▶ [EXERCISE GOAL]
Starting at the line with "R1: 3.3k (NET2, NET8) -> none" and going on through the line with "D2: LED yellow", reproduce each line in the records below exactly and nothing more.

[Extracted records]
────
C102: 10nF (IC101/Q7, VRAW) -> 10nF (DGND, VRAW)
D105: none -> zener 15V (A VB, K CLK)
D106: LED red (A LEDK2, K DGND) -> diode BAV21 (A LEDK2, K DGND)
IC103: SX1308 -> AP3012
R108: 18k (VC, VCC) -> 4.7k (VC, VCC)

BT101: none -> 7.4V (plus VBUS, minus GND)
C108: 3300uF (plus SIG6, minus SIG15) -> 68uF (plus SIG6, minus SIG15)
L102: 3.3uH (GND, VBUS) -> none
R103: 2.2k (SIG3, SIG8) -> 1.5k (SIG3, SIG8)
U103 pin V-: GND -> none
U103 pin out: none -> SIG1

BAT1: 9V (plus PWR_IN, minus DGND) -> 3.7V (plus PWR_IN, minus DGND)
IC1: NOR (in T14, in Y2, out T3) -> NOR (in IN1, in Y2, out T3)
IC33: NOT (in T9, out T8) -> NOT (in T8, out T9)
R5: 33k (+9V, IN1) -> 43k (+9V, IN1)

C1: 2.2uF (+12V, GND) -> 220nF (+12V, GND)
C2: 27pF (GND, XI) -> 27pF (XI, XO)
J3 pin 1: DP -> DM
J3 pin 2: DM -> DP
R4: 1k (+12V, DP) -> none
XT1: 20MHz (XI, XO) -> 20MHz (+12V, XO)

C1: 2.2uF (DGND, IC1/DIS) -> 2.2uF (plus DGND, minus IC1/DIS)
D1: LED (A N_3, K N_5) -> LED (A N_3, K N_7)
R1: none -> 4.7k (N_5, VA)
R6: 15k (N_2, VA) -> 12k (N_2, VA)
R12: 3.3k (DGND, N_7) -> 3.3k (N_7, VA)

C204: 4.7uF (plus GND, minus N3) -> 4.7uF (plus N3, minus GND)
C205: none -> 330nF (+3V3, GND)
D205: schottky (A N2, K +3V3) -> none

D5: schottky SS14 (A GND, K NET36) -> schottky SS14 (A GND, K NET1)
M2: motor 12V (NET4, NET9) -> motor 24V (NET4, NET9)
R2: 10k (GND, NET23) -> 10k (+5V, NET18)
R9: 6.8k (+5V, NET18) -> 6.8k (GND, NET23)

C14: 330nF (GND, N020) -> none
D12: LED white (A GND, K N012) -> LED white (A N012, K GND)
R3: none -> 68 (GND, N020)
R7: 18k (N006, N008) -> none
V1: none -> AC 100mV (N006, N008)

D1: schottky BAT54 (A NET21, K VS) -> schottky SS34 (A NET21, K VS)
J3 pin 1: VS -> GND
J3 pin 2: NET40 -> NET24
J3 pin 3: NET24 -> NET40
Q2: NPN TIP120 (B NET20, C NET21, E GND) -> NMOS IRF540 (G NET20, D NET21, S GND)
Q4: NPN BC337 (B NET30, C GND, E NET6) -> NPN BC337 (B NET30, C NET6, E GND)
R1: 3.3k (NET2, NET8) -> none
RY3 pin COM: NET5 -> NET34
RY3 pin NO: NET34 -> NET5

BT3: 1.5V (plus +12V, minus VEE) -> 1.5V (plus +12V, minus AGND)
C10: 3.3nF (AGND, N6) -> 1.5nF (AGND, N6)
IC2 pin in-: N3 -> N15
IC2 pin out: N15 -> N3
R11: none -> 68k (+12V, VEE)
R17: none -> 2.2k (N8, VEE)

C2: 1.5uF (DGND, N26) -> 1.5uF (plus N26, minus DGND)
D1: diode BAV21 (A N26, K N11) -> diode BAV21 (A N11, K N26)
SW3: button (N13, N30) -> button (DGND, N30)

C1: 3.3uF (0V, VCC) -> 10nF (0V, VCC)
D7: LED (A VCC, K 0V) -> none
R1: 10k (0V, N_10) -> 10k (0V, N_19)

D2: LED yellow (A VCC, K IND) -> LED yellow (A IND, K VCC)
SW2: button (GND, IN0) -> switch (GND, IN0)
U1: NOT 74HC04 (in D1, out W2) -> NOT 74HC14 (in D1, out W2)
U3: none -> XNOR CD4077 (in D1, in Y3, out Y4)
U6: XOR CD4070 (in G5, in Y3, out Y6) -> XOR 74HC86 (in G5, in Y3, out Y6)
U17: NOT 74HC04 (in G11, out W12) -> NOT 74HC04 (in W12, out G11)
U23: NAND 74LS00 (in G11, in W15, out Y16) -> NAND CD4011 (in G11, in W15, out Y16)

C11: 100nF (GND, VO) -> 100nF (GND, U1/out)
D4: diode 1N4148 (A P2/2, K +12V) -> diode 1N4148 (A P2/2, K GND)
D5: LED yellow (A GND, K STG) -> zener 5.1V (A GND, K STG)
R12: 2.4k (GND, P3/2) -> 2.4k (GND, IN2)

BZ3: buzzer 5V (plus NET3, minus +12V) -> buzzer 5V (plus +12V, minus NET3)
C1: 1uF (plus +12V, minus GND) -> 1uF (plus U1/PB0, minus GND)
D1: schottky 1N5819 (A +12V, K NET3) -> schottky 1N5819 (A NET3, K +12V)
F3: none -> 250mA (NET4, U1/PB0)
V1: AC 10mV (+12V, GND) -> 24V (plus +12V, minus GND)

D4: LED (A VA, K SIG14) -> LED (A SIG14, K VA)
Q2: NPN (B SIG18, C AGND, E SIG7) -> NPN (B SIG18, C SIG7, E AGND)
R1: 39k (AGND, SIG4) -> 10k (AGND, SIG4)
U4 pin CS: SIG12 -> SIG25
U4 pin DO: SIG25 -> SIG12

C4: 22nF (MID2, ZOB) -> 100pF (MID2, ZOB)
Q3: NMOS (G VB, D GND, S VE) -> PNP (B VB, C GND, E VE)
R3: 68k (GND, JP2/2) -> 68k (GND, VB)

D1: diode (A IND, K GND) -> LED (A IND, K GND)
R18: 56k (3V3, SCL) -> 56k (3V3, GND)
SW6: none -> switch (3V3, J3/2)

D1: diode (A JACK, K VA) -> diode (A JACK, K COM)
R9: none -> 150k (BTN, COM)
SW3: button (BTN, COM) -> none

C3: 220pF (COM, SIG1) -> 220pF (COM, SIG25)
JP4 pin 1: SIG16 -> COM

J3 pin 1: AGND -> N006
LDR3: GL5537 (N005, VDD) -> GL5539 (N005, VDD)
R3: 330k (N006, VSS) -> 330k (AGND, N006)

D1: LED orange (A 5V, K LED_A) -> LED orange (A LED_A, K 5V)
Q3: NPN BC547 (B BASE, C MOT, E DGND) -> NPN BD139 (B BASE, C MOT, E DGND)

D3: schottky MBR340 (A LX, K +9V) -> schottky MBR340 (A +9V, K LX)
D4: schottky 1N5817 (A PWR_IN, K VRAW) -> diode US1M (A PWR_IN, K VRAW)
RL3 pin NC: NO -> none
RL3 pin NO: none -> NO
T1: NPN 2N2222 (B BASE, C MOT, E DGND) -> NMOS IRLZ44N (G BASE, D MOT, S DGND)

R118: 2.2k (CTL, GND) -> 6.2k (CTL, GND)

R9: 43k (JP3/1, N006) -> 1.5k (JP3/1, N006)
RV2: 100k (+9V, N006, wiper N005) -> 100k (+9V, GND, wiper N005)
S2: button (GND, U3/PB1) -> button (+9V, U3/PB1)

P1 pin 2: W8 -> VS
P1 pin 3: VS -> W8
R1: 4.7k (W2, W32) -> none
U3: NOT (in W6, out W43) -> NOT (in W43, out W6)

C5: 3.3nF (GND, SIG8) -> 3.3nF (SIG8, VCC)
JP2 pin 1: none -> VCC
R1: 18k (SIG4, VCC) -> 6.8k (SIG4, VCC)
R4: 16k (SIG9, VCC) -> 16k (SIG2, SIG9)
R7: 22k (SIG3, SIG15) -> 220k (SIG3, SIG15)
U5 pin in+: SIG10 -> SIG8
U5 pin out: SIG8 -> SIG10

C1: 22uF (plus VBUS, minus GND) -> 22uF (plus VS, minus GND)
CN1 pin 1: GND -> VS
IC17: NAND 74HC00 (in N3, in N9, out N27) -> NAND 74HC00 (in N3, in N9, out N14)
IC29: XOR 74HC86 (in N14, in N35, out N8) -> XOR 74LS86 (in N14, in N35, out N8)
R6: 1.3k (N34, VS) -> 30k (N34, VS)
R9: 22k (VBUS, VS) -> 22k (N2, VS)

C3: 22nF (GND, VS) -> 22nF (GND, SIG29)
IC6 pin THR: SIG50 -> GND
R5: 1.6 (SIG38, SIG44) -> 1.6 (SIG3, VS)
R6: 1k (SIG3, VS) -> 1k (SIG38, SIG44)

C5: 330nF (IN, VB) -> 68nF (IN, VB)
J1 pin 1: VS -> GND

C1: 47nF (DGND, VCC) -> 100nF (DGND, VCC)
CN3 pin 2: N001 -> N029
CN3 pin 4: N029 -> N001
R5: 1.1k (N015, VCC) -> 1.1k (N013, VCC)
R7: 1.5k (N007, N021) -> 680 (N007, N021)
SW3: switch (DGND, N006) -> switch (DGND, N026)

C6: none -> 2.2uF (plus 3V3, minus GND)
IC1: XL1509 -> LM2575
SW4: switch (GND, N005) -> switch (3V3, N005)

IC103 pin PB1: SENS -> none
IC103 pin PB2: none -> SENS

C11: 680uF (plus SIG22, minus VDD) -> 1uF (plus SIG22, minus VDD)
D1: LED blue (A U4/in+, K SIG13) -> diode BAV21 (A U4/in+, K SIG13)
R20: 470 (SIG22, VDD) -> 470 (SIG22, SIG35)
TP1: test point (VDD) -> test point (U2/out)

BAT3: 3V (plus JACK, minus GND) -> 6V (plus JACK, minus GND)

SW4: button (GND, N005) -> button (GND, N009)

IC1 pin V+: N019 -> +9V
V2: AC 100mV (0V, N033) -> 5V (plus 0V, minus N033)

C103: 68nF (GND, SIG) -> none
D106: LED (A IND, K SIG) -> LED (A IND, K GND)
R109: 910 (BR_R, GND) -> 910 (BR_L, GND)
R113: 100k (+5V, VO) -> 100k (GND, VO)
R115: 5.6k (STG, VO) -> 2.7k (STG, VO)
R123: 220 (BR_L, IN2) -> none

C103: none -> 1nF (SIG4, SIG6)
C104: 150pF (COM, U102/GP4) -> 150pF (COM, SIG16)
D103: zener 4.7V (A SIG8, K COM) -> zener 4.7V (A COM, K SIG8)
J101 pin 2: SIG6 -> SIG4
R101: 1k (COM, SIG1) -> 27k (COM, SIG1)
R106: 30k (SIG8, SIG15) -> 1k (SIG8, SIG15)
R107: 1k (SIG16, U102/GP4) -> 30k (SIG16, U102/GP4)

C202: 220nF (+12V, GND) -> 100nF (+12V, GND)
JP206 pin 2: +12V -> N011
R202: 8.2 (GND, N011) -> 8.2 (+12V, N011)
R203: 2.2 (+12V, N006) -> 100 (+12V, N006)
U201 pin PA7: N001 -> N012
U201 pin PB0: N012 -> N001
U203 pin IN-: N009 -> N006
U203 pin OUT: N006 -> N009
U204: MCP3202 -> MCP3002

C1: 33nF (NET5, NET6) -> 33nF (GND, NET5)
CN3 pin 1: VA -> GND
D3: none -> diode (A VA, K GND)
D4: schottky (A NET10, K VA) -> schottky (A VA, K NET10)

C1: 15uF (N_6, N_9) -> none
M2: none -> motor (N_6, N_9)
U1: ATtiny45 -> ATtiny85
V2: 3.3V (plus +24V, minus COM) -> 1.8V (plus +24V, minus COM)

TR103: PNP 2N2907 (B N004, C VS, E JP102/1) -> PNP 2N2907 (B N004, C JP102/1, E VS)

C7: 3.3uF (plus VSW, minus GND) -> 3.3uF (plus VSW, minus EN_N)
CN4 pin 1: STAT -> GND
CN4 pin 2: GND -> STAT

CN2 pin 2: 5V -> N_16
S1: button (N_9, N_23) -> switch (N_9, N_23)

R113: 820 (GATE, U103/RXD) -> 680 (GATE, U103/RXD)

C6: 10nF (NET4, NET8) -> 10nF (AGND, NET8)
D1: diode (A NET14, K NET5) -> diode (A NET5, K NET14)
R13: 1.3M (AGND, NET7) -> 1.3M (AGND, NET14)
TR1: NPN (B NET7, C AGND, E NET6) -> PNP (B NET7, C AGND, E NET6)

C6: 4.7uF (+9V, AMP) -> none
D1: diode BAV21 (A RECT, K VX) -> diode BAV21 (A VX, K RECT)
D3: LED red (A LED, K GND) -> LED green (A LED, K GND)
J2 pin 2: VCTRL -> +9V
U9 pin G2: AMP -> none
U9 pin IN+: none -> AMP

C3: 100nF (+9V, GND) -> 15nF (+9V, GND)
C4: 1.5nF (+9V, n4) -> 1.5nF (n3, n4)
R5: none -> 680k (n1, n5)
────
▶ [REPLY TO THE EXERCISE]
R1: 3.3k (NET2, NET8) -> none
RY3 pin COM: NET5 -> NET34
RY3 pin NO: NET34 -> NET5

BT3: 1.5V (plus +12V, minus VEE) -> 1.5V (plus +12V, minus AGND)
C10: 3.3nF (AGND, N6) -> 1.5nF (AGND, N6)
IC2 pin in-: N3 -> N15
IC2 pin out: N15 -> N3
R11: none -> 68k (+12V, VEE)
R17: none -> 2.2k (N8, VEE)

C2: 1.5uF (DGND, N26) -> 1.5uF (plus N26, minus DGND)
D1: diode BAV21 (A N26, K N11) -> diode BAV21 (A N11, K N26)
SW3: button (N13, N30) -> button (DGND, N30)

C1: 3.3uF (0V, VCC) -> 10nF (0V, VCC)
D7: LED (A VCC, K 0V) -> none
R1: 10k (0V, N_10) -> 10k (0V, N_19)

D2: LED yellow (A VCC, K IND) -> LED yellow (A IND, K VCC)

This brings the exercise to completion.